WORK REQUEST » Once every line in the data below has been checked for "blue", give the number of lines that hold it, and only that.

EXTRACTED RECORDS »

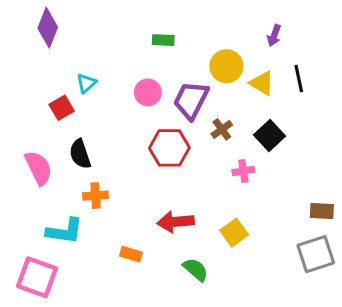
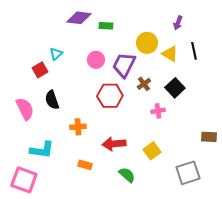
purple diamond: (48, 28) -> (79, 18), moved, turned 75
orange cross: (95, 196) -> (78, 127), moved
gray square: (316, 254) -> (188, 173), moved

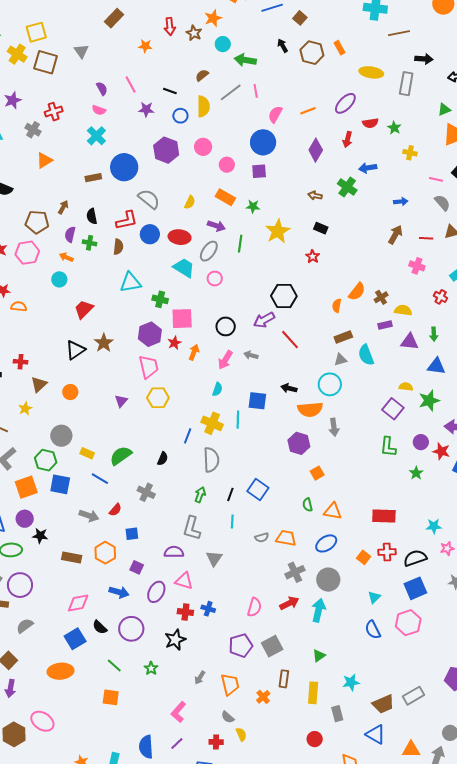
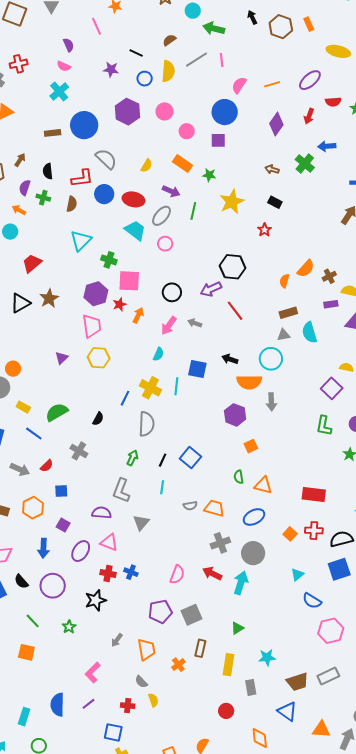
pink line: (131, 84) -> (96, 26), moved
cyan triangle: (130, 282) -> (81, 240), turned -40
orange circle: (70, 392) -> (13, 369), moved
blue arrow: (119, 592) -> (43, 548), turned 72
red arrow: (289, 603) -> (212, 573), turned -132
pink hexagon: (408, 623) -> (331, 631), moved
blue semicircle: (373, 630) -> (312, 601), moved, turned -36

EXERCISE OUTPUT » 2